Nothing but the lines from the one containing "none -> white brick L12 level 1" through the last line of the records belongs in the answer, copied exactly and with the pictures left out.
[[ Data in this exercise, beginning ]]
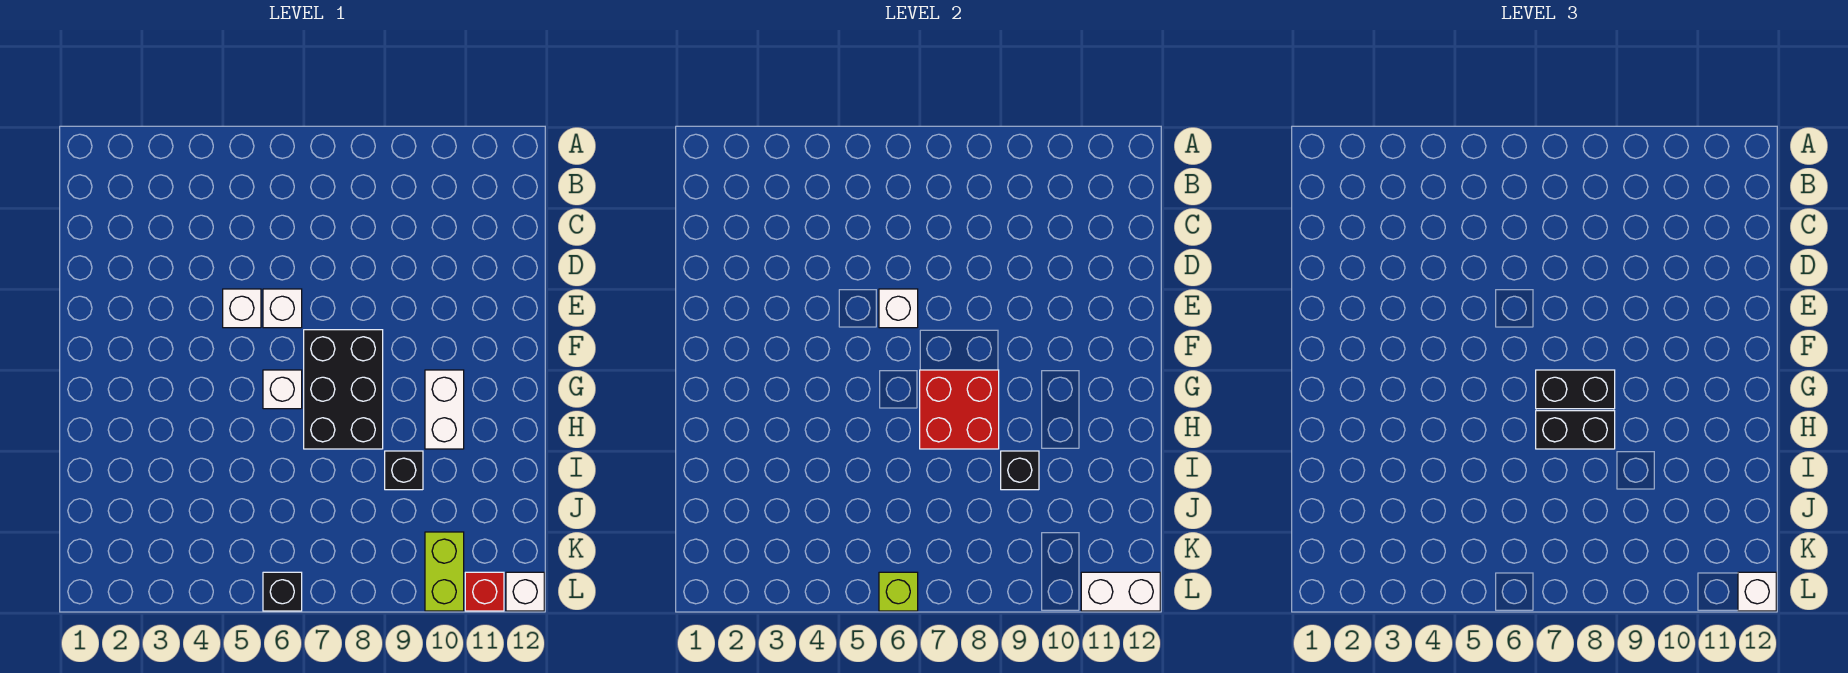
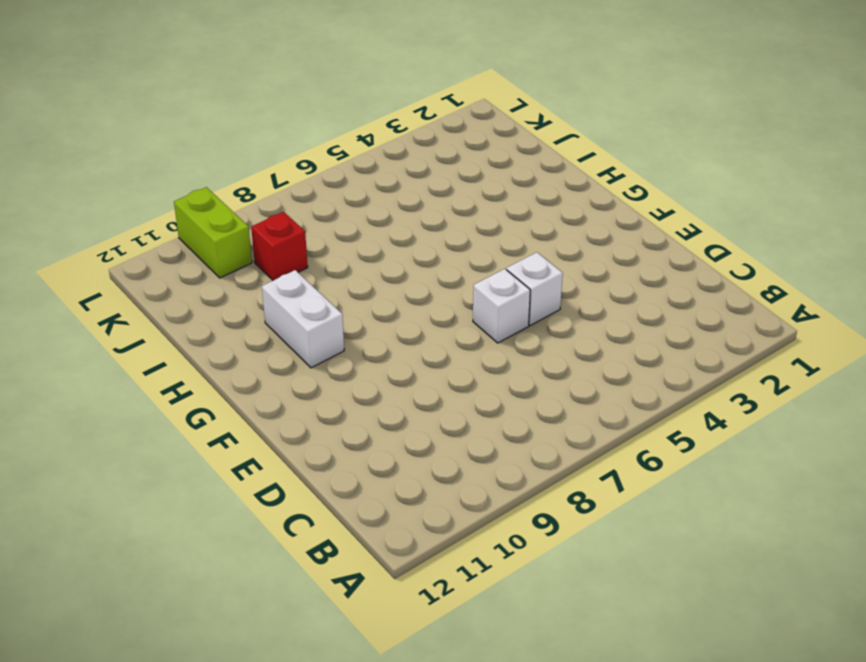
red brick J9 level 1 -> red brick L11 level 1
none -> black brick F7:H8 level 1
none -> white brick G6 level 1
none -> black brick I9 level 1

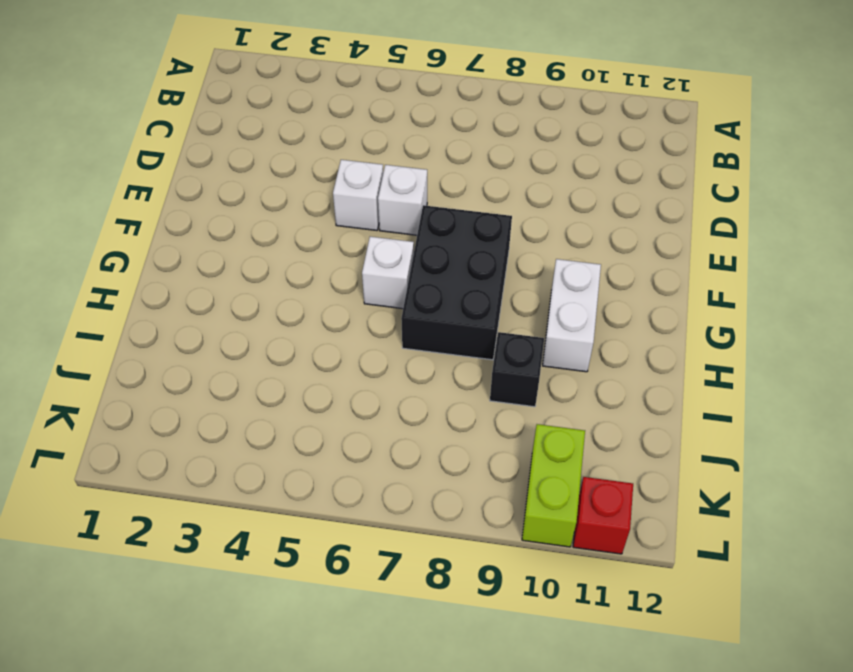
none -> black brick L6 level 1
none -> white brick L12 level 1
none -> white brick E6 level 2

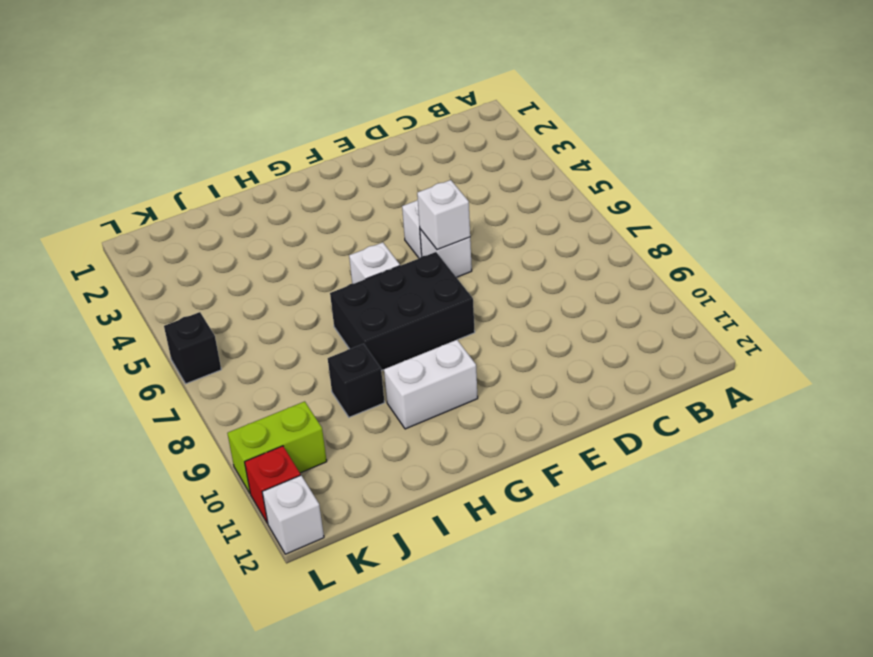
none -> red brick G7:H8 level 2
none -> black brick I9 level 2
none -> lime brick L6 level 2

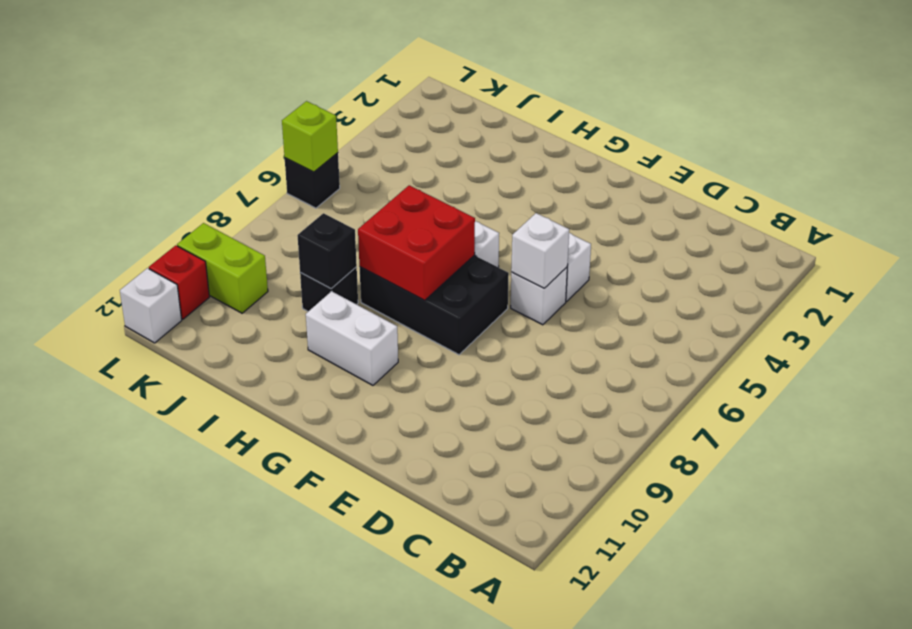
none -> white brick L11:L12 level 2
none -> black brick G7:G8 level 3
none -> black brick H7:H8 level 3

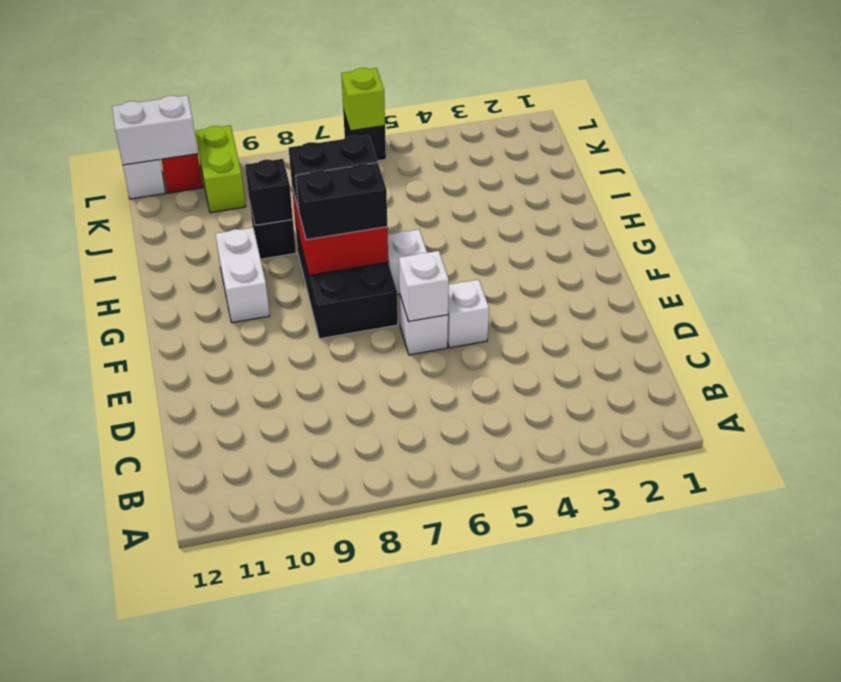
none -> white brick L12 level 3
[[ Data in this exercise, end ]]
Solution for this exercise:
none -> white brick L12 level 1
none -> white brick E6 level 2

none -> red brick G7:H8 level 2
none -> black brick I9 level 2
none -> lime brick L6 level 2

none -> white brick L11:L12 level 2
none -> black brick G7:G8 level 3
none -> black brick H7:H8 level 3

none -> white brick L12 level 3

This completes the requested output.